• **SUPPLIED DATA**

--------------------------------------------------

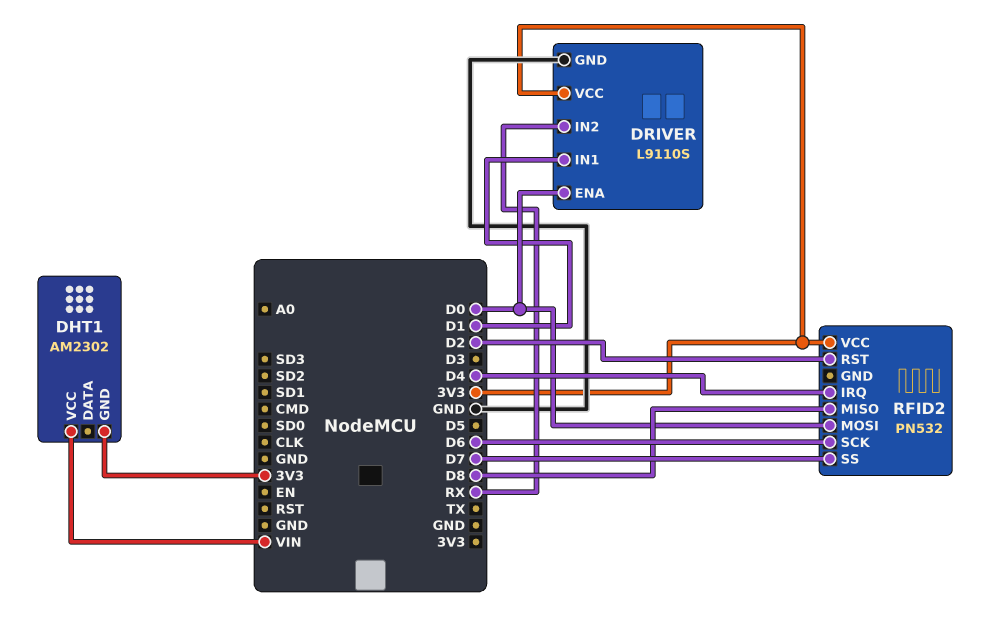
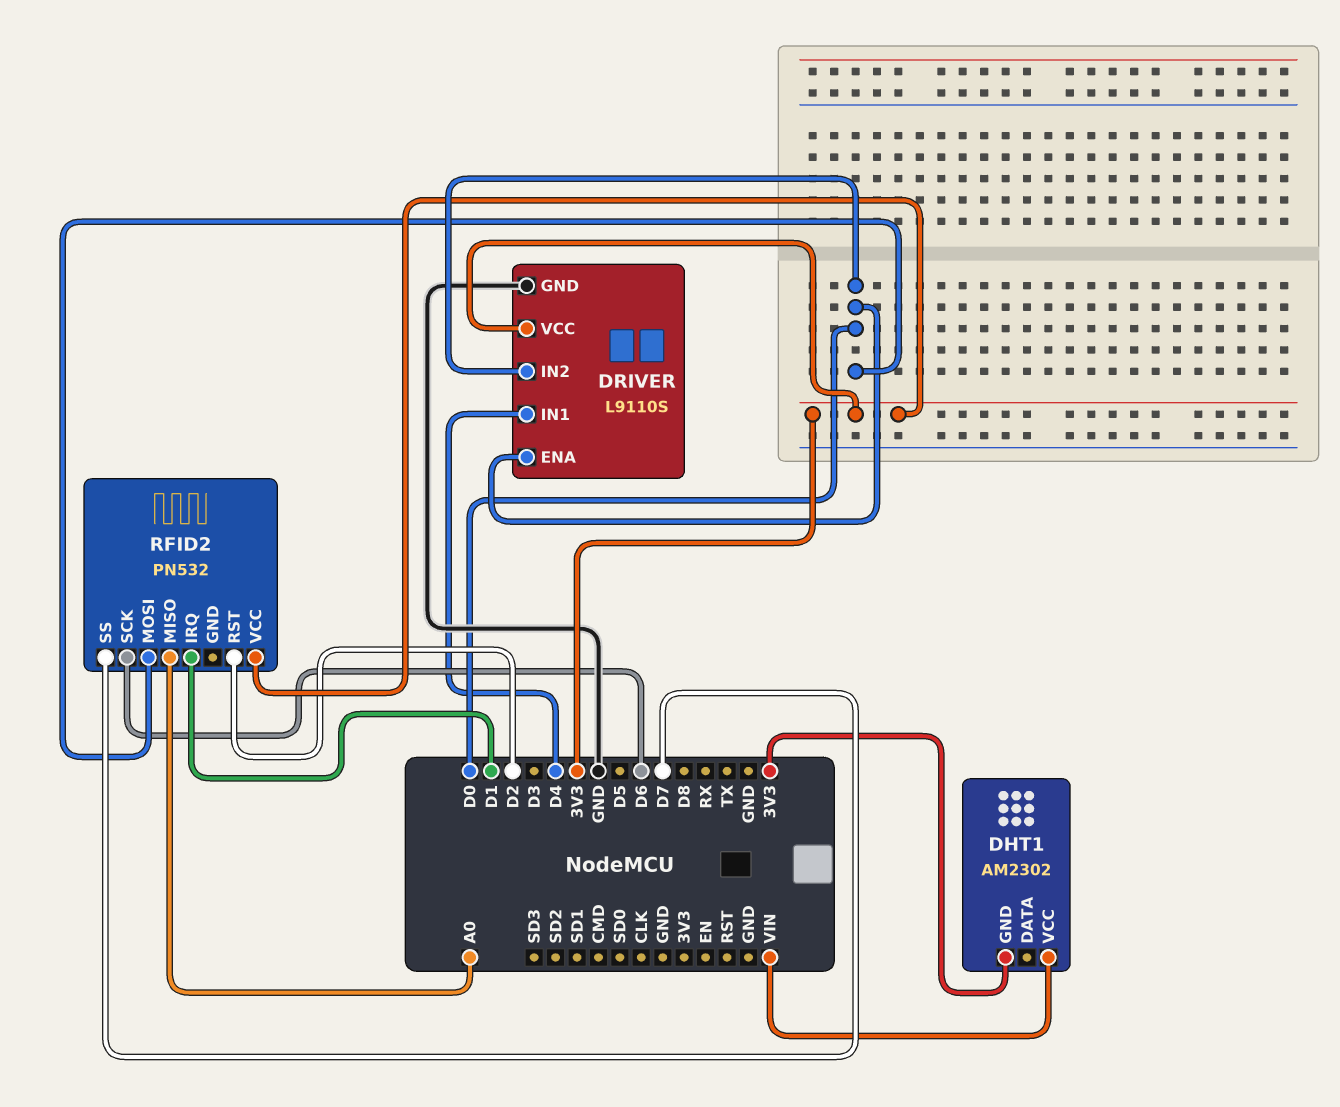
DRIVER pin IN1: D1 -> D4
DRIVER pin IN2: RX -> D0
RFID2 pin IRQ: D4 -> D1
RFID2 pin MISO: D8 -> A0

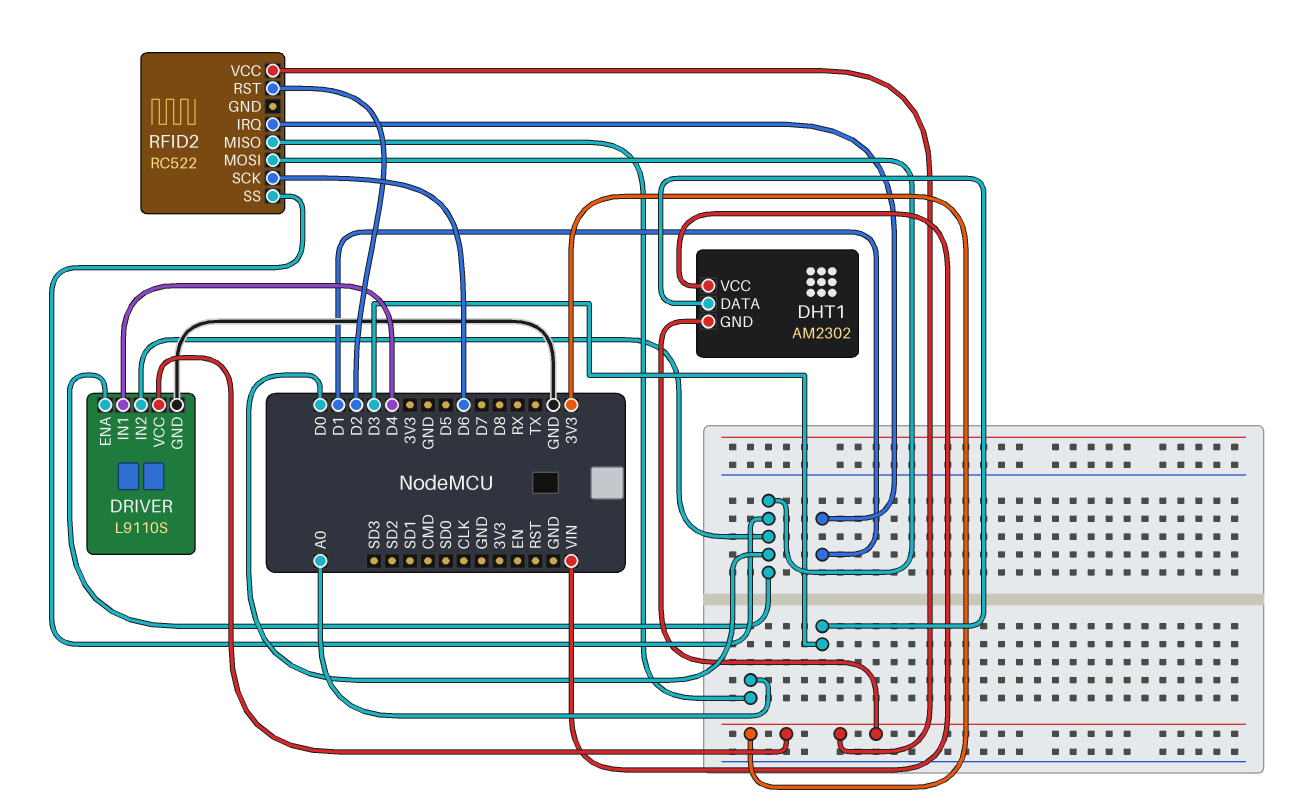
DHT1 pin DATA: none -> D3
RFID2: PN532 -> RC522
RFID2 pin SS: D7 -> D0

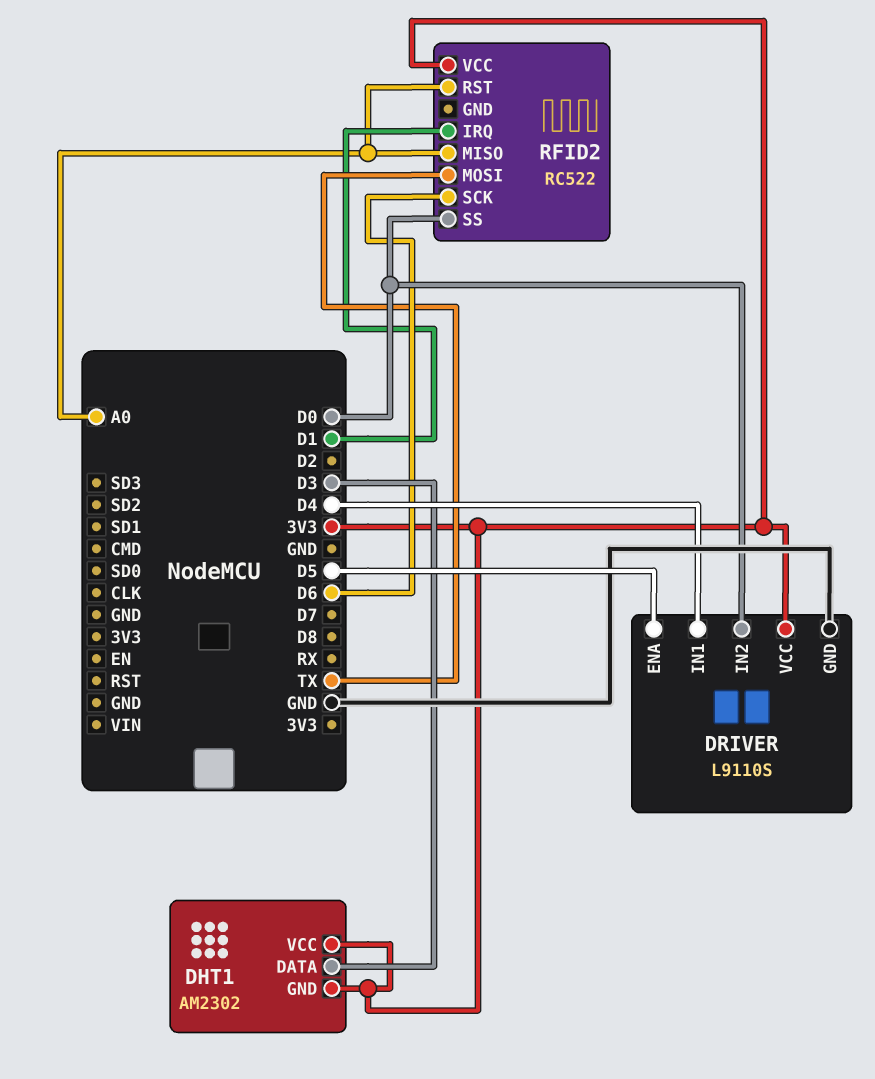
DHT1 pin VCC: VIN -> 3V3
DRIVER pin ENA: D0 -> D5
RFID2 pin MOSI: D0 -> TX
RFID2 pin RST: D2 -> A0

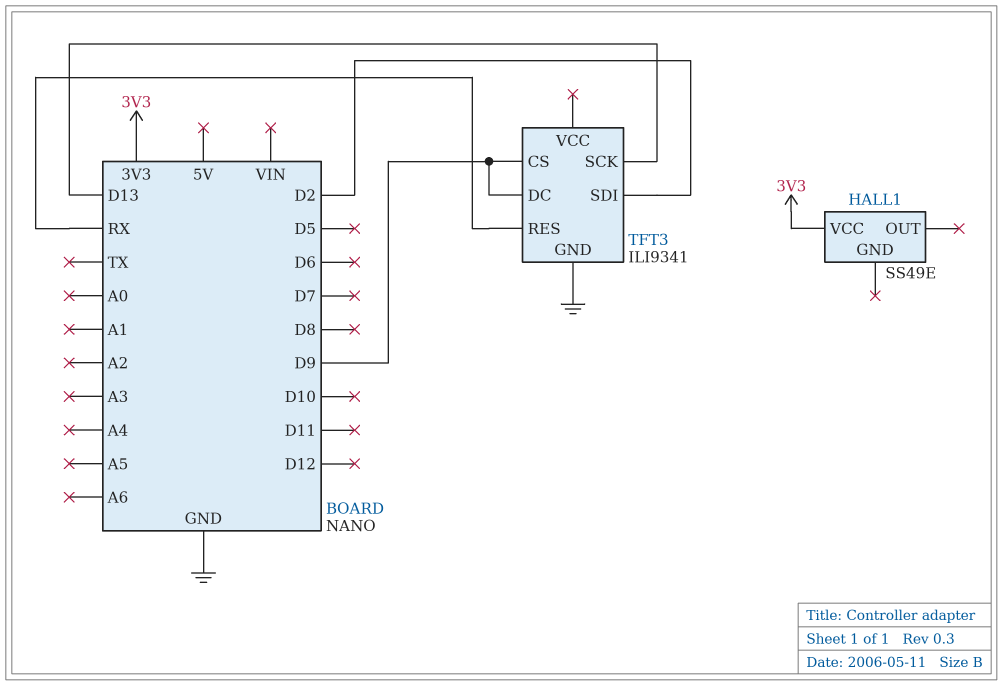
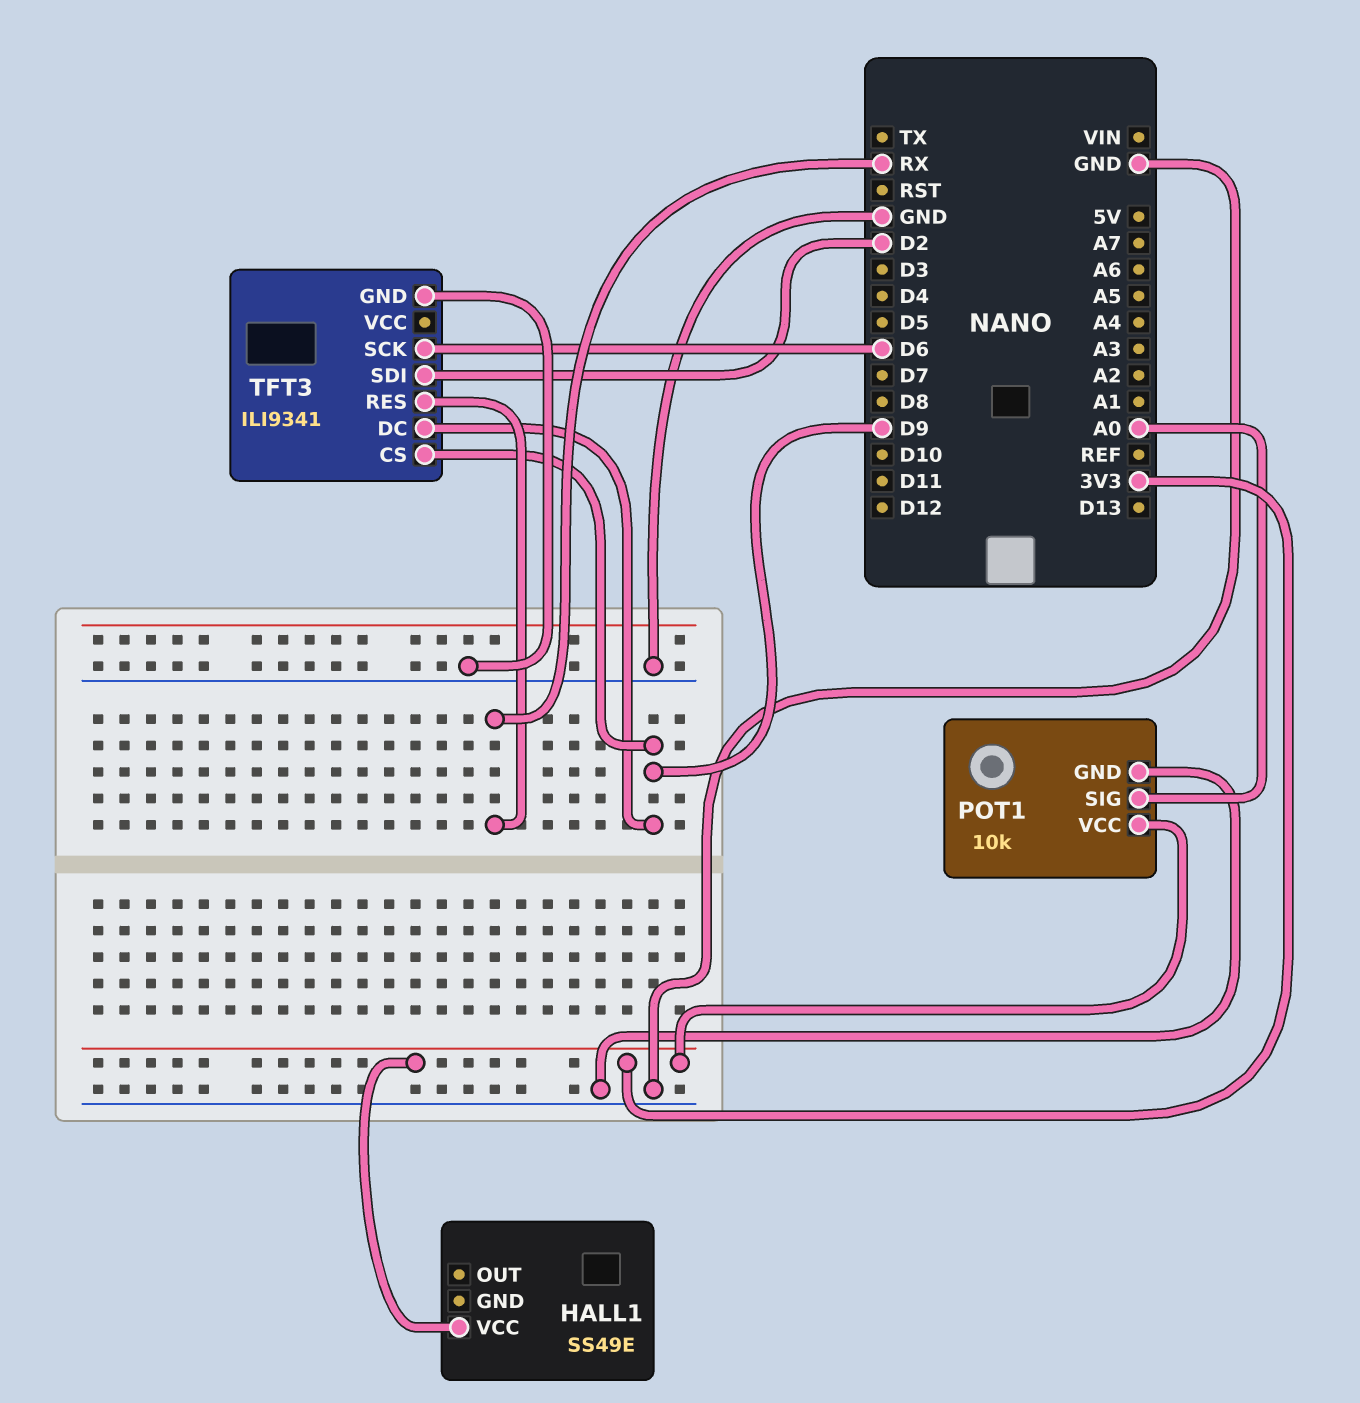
POT1: none -> 10k
POT1 pin GND: none -> GND
POT1 pin SIG: none -> A0
POT1 pin VCC: none -> 3V3
TFT3 pin SCK: D13 -> D6

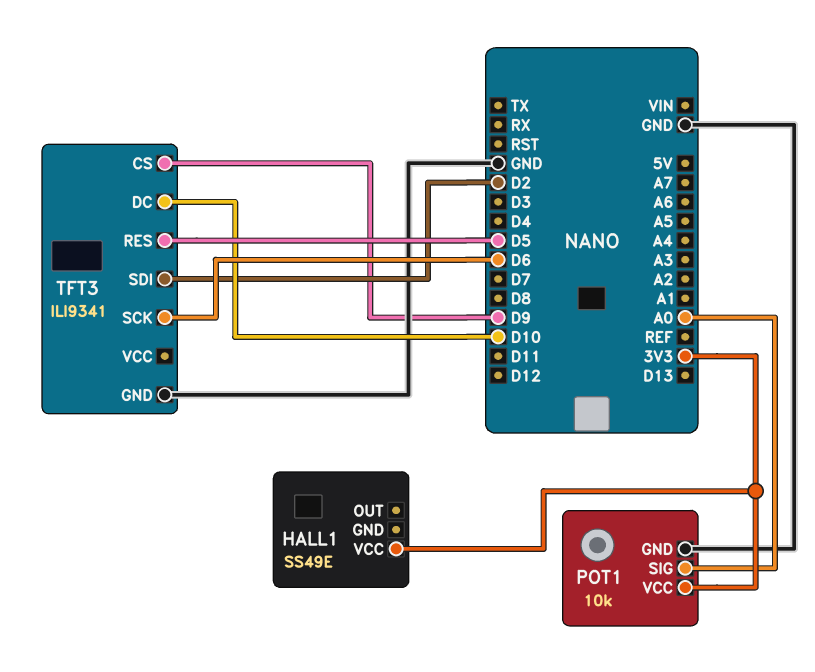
TFT3 pin DC: D9 -> D10
TFT3 pin RES: RX -> D5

--------------------------------------------------

• **WHAT TO WORK ON**
Count of lines with "none": please work it out for the entries above and give the number by itself.

• **EXERCISE ANSWER**
5